Data shown:
□ □ □
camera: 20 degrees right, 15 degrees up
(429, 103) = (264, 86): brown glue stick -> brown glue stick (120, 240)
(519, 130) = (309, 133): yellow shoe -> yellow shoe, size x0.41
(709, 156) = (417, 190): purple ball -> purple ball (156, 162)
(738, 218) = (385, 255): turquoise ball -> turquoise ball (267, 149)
□ □ □
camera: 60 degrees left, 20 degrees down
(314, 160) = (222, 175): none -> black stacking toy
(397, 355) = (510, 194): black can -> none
□ □ □
What needs to be done:
Look above for the line with "(314, 160) = (222, 175): none"; retype exactly that line, every line after it up to the line with "(397, 355) = (510, 194): black can -> none", and that line too, nothing else.

Your solution:
(314, 160) = (222, 175): none -> black stacking toy
(397, 355) = (510, 194): black can -> none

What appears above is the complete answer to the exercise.